-- Problem requirements --
Where does the string "blue" occur in the records below? Copy every line that holds it.

-- Information provided --
:::::
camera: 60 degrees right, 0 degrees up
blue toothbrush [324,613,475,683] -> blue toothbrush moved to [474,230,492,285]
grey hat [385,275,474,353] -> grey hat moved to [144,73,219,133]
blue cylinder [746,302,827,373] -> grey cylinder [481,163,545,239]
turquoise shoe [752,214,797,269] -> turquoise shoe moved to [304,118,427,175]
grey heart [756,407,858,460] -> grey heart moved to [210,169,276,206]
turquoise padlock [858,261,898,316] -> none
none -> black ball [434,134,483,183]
:::::
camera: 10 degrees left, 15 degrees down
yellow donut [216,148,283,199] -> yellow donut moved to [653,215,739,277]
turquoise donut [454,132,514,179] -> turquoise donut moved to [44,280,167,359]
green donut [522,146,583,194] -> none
:::::
-- Answer for this exercise --
blue toothbrush [324,613,475,683] -> blue toothbrush moved to [474,230,492,285]
blue cylinder [746,302,827,373] -> grey cylinder [481,163,545,239]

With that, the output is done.